=== What to do ===
Check every line of the data and copy the ones where "turquoise" appears.

━━━━━━━━━━━━━━━━━━━━

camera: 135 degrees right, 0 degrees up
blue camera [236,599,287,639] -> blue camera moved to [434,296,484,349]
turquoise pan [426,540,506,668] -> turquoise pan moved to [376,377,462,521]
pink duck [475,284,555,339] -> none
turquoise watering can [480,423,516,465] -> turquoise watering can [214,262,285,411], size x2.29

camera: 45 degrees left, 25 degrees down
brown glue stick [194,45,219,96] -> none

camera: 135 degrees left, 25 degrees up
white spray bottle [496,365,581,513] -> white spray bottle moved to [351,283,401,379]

━━━━━━━━━━━━━━━━━━━━

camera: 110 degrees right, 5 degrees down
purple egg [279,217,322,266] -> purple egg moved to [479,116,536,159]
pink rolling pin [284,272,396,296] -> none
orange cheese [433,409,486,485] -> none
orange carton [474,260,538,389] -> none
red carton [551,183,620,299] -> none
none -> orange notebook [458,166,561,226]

━━━━━━━━━━━━━━━━━━━━

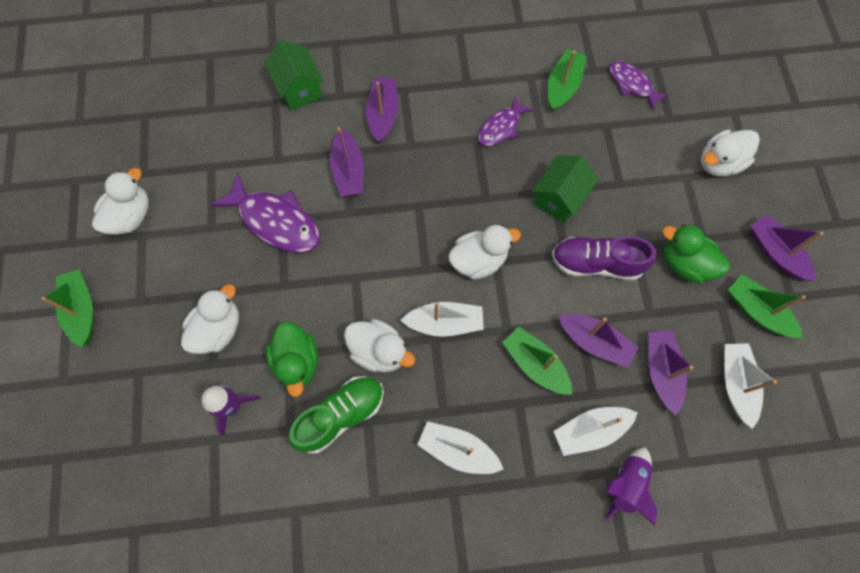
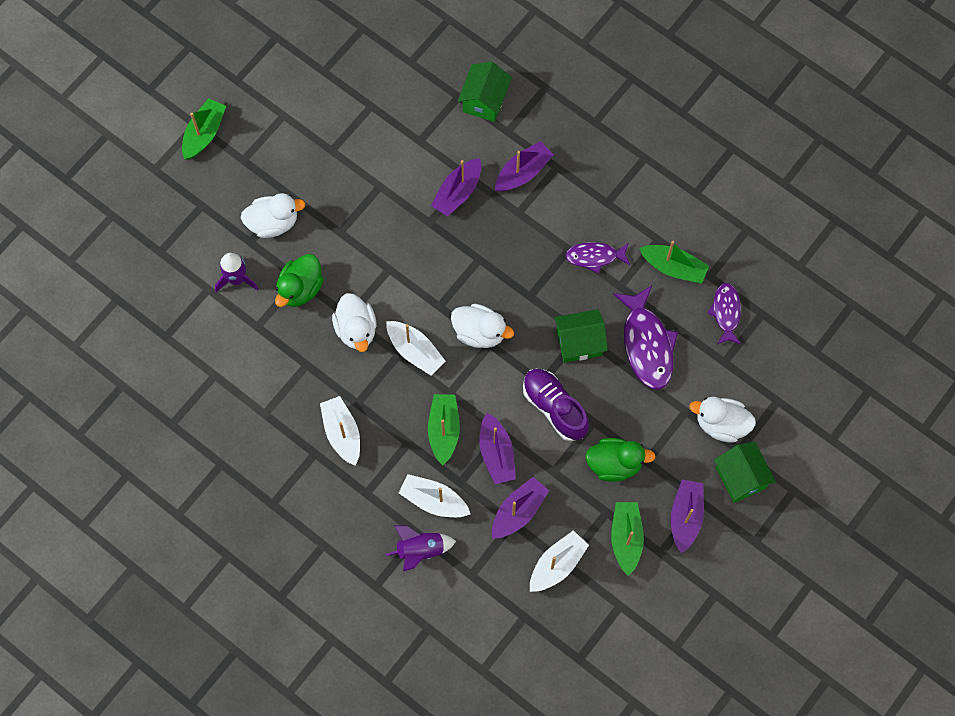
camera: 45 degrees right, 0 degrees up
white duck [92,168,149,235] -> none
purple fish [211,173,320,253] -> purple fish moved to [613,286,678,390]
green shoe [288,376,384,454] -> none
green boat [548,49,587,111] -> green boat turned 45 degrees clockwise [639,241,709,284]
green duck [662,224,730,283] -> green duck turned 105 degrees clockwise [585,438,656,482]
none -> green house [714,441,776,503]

━━━━━━━━━━━━━━━━━━━━

=== Response to the task ===
turquoise pan [426,540,506,668] -> turquoise pan moved to [376,377,462,521]
turquoise watering can [480,423,516,465] -> turquoise watering can [214,262,285,411], size x2.29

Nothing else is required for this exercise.